• [WORK TASK]
If a line in the records below holds the word "railway", copy it.

• [RECORDED DATA]
+===+

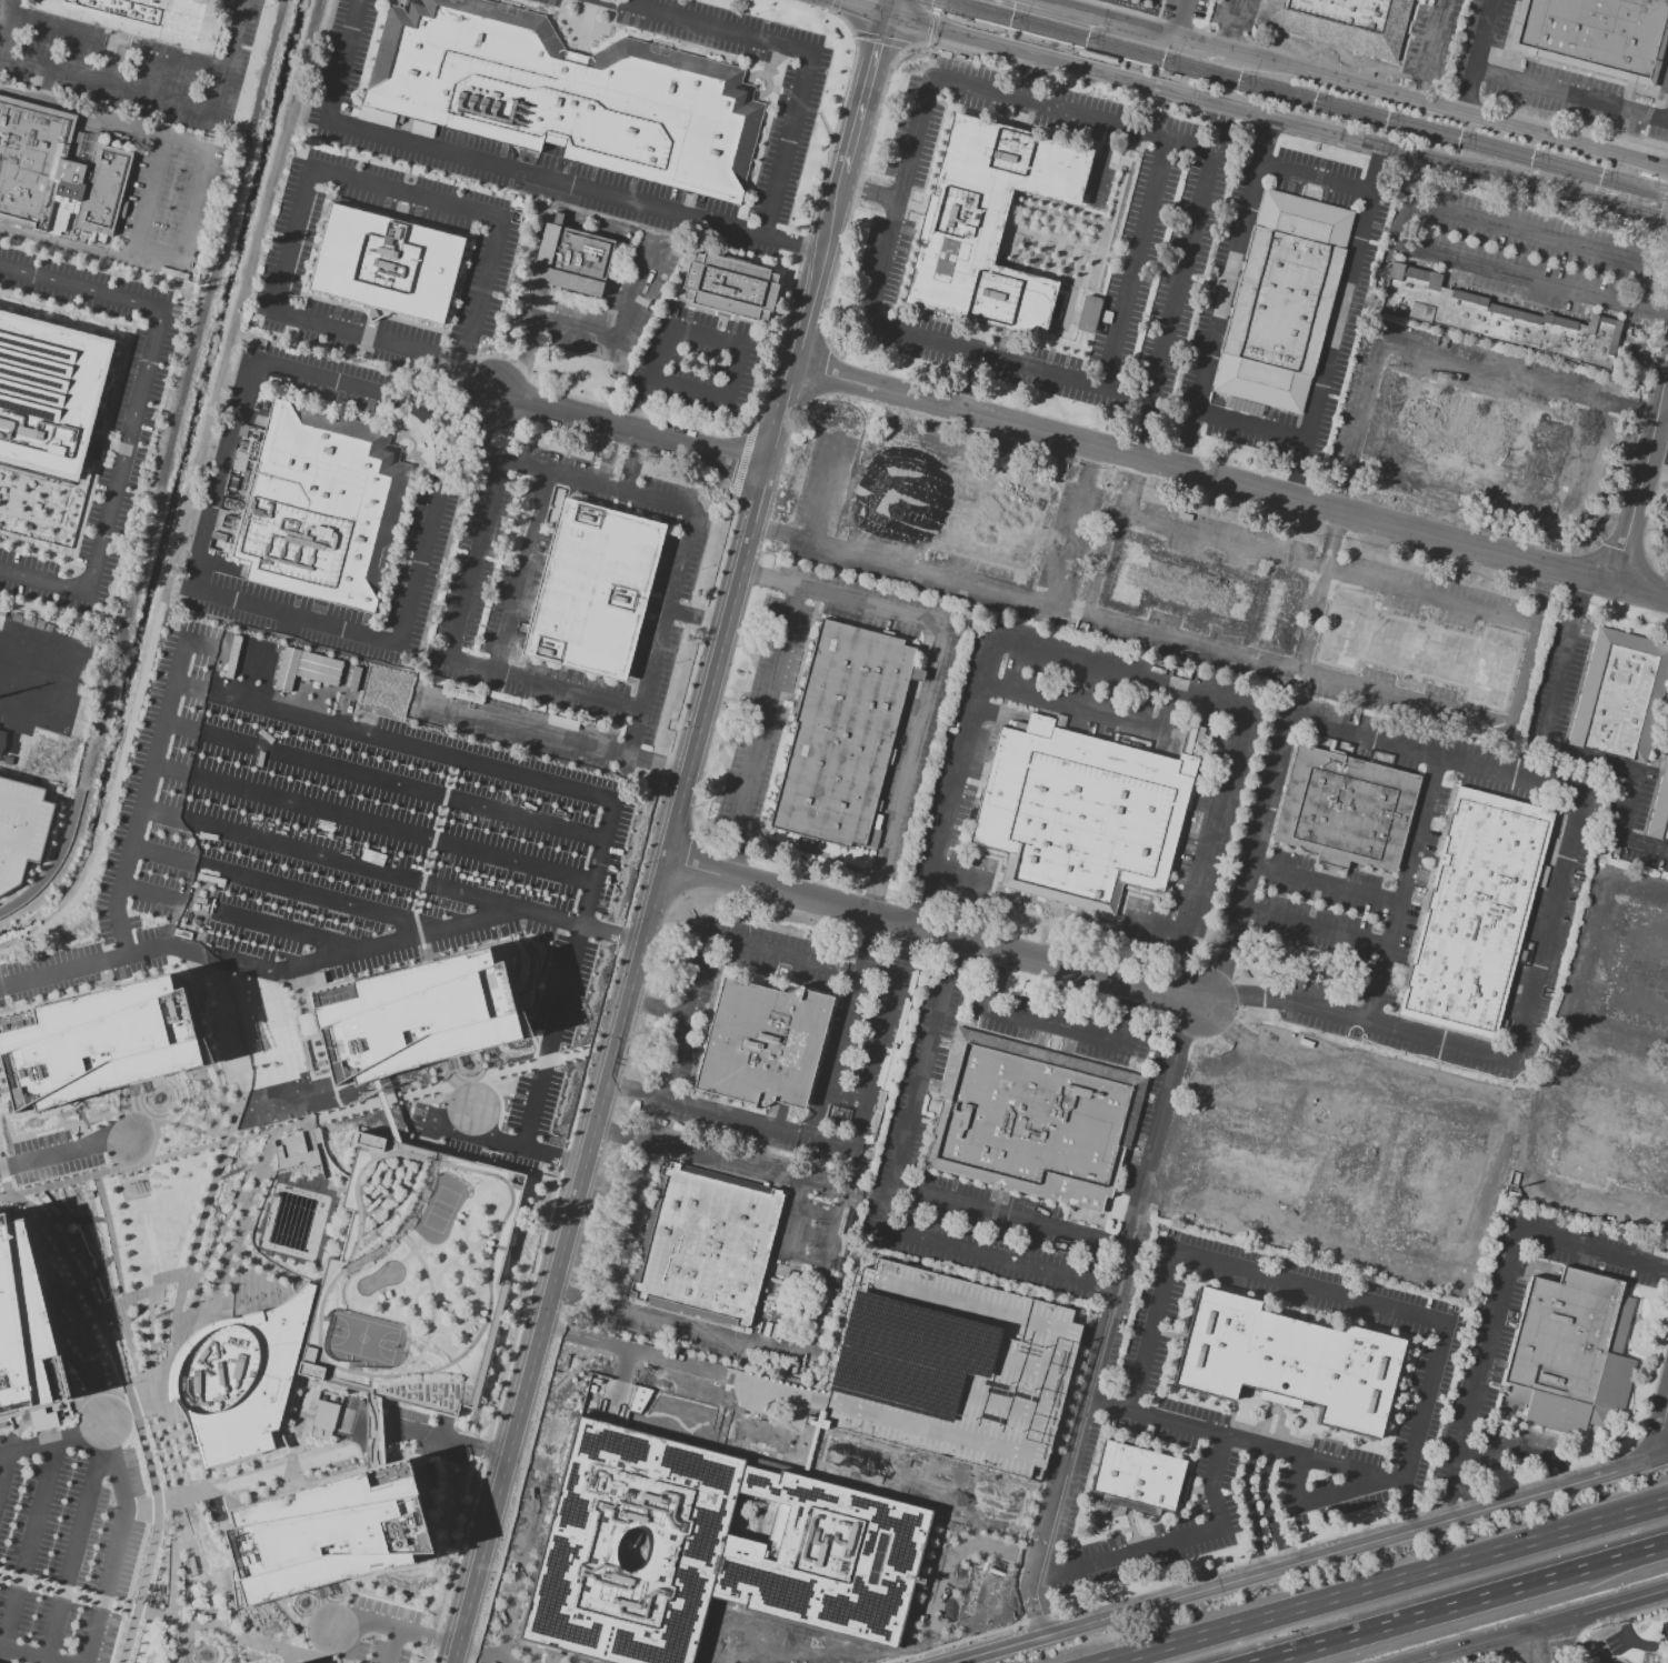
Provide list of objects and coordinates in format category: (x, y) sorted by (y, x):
building: (230, 0)
building: (221, 1)
road: (835, 7)
road: (857, 8)
road: (887, 8)
road: (3, 11)
road: (1233, 14)
traffic signals: (885, 16)
road: (954, 18)
road: (1181, 18)
building: (147, 19)
road: (932, 22)
building: (1342, 23)
road: (1129, 24)
road: (704, 26)
railway: (971, 28)
building: (1595, 36)
road: (1431, 38)
road: (1227, 39)
road: (1261, 39)
road: (113, 41)
road: (880, 41)
road: (1481, 42)
road: (227, 57)
building: (1096, 57)
road: (343, 59)
road: (105, 86)
road: (1417, 88)
railway: (1310, 94)
road: (1571, 94)
building: (567, 95)
road: (865, 97)
road: (1201, 99)
road: (1467, 99)
railway: (1291, 100)
road: (799, 102)
road: (1446, 109)
road: (1072, 112)
road: (104, 119)
road: (1645, 119)
road: (826, 125)
road: (1567, 127)
road: (1266, 136)
road: (1640, 137)
road: (869, 143)
road: (788, 144)
road: (1376, 169)
road: (553, 179)
park: (519, 180)
building: (54, 181)
road: (405, 195)
road: (148, 198)
road: (1403, 199)
road: (899, 202)
road: (1592, 202)
road: (1540, 208)
road: (191, 212)
road: (1663, 217)
road: (1473, 219)
building: (990, 228)
road: (801, 246)
road: (87, 248)
road: (1134, 263)
building: (387, 264)
building: (573, 264)
road: (799, 272)
road: (1516, 278)
road: (1181, 282)
road: (80, 285)
building: (729, 288)
road: (640, 291)
road: (480, 294)
road: (1224, 296)
building: (1284, 304)
building: (1087, 313)
road: (1654, 316)
road: (1337, 317)
building: (1498, 319)
road: (295, 320)
road: (572, 327)
road: (707, 334)
road: (663, 353)
road: (985, 354)
road: (523, 360)
road: (1504, 372)
road: (733, 376)
road: (478, 380)
parking lot: (333, 381)
road: (683, 390)
building: (48, 392)
road: (181, 395)
road: (642, 405)
road: (1665, 408)
road: (1360, 409)
road: (1646, 410)
road: (467, 412)
road: (1249, 427)
road: (632, 429)
road: (122, 449)
building: (1468, 451)
road: (1182, 453)
road: (1659, 454)
road: (1580, 468)
road: (1231, 483)
road: (1137, 487)
road: (1641, 487)
road: (821, 489)
road: (1339, 496)
building: (948, 506)
building: (309, 507)
road: (771, 530)
road: (1557, 553)
road: (1331, 568)
road: (758, 574)
road: (42, 580)
building: (592, 589)
road: (998, 590)
building: (1201, 590)
road: (1320, 591)
road: (1579, 593)
parking lot: (245, 596)
road: (863, 602)
road: (20, 637)
road: (384, 643)
building: (1418, 648)
building: (305, 668)
road: (1116, 672)
road: (1313, 672)
road: (1557, 678)
road: (767, 700)
building: (1622, 700)
road: (25, 703)
road: (1069, 708)
road: (1166, 710)
road: (533, 730)
building: (842, 735)
building: (1, 737)
road: (440, 757)
road: (1593, 757)
road: (1436, 758)
road: (908, 760)
road: (657, 763)
road: (957, 768)
road: (142, 793)
road: (1629, 804)
road: (645, 810)
building: (1346, 814)
building: (1661, 814)
building: (1081, 816)
building: (20, 828)
parking garage: (20, 828)
road: (1206, 836)
road: (1644, 845)
road: (740, 848)
road: (54, 861)
road: (1249, 865)
road: (1324, 883)
road: (1402, 891)
road: (1639, 893)
road: (869, 901)
road: (920, 911)
building: (1475, 917)
road: (646, 919)
road: (1313, 926)
road: (862, 930)
road: (1548, 930)
road: (929, 933)
road: (905, 941)
road: (1592, 950)
road: (953, 952)
road: (778, 953)
park: (1265, 962)
road: (58, 971)
building: (1640, 972)
road: (1167, 978)
road: (1133, 998)
road: (517, 1001)
building: (414, 1015)
road: (527, 1015)
road: (683, 1015)
road: (1355, 1021)
road: (1126, 1026)
road: (1054, 1027)
road: (1621, 1029)
road: (834, 1042)
building: (99, 1043)
building: (761, 1048)
road: (878, 1051)
road: (1344, 1065)
road: (582, 1074)
road: (1616, 1079)
road: (617, 1086)
road: (1341, 1088)
road: (1255, 1090)
road: (503, 1092)
road: (916, 1093)
road: (497, 1094)
road: (503, 1113)
road: (742, 1118)
road: (293, 1123)
building: (1034, 1124)
road: (1544, 1125)
road: (610, 1130)
road: (505, 1142)
building: (1610, 1143)
building: (300, 1151)
road: (455, 1154)
road: (50, 1155)
building: (1261, 1159)
road: (733, 1163)
building: (1406, 1181)
road: (1476, 1191)
road: (1601, 1204)
park: (440, 1209)
road: (1009, 1216)
road: (792, 1217)
road: (632, 1223)
road: (1297, 1231)
building: (705, 1246)
road: (1590, 1250)
road: (988, 1257)
road: (1665, 1270)
road: (822, 1275)
building: (414, 1278)
parking lot: (414, 1278)
road: (1308, 1285)
road: (1106, 1289)
road: (1113, 1296)
road: (788, 1308)
building: (25, 1328)
road: (1150, 1330)
road: (703, 1332)
road: (1090, 1337)
park: (361, 1338)
building: (1574, 1353)
road: (1482, 1361)
building: (1292, 1367)
building: (950, 1368)
parking garage: (950, 1368)
road: (738, 1379)
building: (238, 1380)
building: (322, 1420)
road: (1417, 1426)
road: (52, 1436)
road: (1662, 1437)
road: (446, 1438)
road: (1244, 1440)
road: (1504, 1447)
road: (2, 1462)
road: (1056, 1463)
park: (872, 1465)
road: (1560, 1471)
road: (1546, 1475)
road: (1295, 1478)
road: (1361, 1479)
building: (1138, 1480)
road: (1211, 1482)
road: (1457, 1492)
road: (1328, 1495)
road: (1251, 1508)
road: (1267, 1508)
building: (326, 1536)
road: (75, 1540)
road: (115, 1542)
road: (28, 1543)
road: (530, 1545)
road: (960, 1548)
building: (708, 1551)
road: (1130, 1552)
road: (1311, 1559)
road: (1396, 1582)
road: (1463, 1604)
road: (1042, 1613)
road: (164, 1619)
road: (380, 1627)
road: (1547, 1628)
road: (951, 1641)
road: (1632, 1641)
road: (391, 1646)
road: (1547, 1646)
road: (1544, 1652)
road: (1, 1653)
road: (27, 1655)
road: (483, 1656)
road: (1488, 1657)
road: (41, 1661)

+===+

• [WRITTEN RESPONSE]
railway: (971, 28)
railway: (1310, 94)
railway: (1291, 100)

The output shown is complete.